■ Description of the task
Set down the line containing "(302, 145) = (255, 260): none" and every line that follows it in the listing below, exactly as written and with nothing added.
Source records Block Start
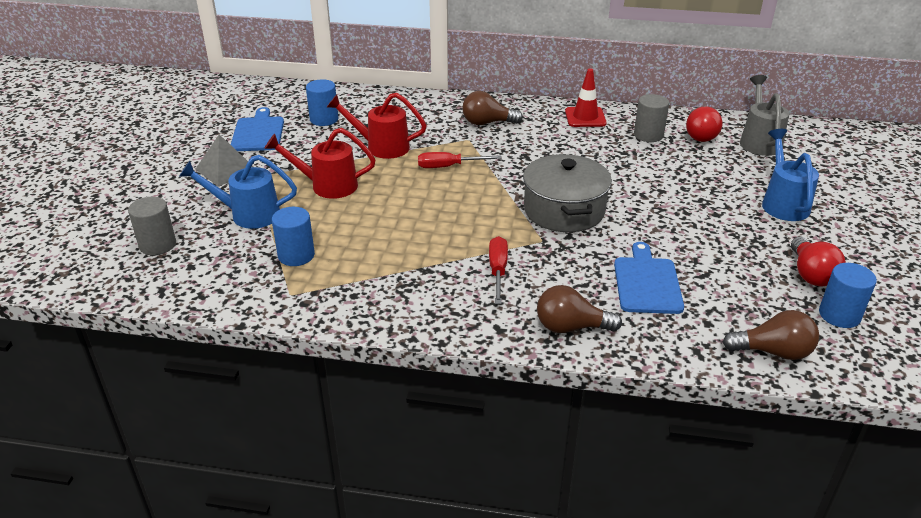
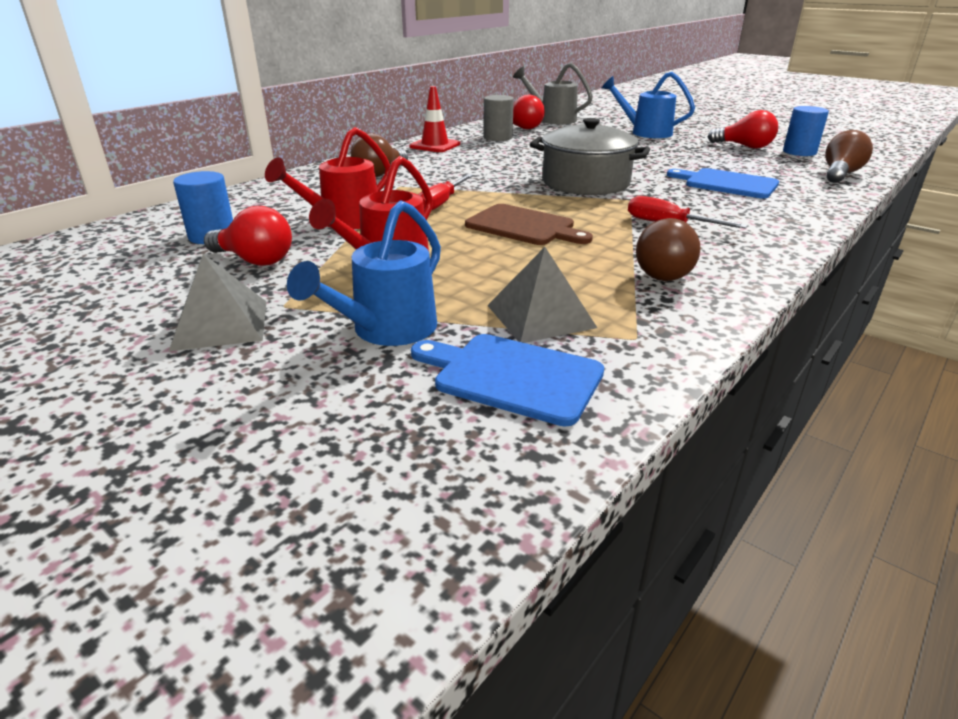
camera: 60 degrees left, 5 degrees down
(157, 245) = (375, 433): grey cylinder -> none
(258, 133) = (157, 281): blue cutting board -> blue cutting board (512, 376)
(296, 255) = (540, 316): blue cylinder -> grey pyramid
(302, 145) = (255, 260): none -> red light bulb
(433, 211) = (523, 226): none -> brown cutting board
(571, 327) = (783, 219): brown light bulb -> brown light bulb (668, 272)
Source records Block End
■ Completed exercise
(302, 145) = (255, 260): none -> red light bulb
(433, 211) = (523, 226): none -> brown cutting board
(571, 327) = (783, 219): brown light bulb -> brown light bulb (668, 272)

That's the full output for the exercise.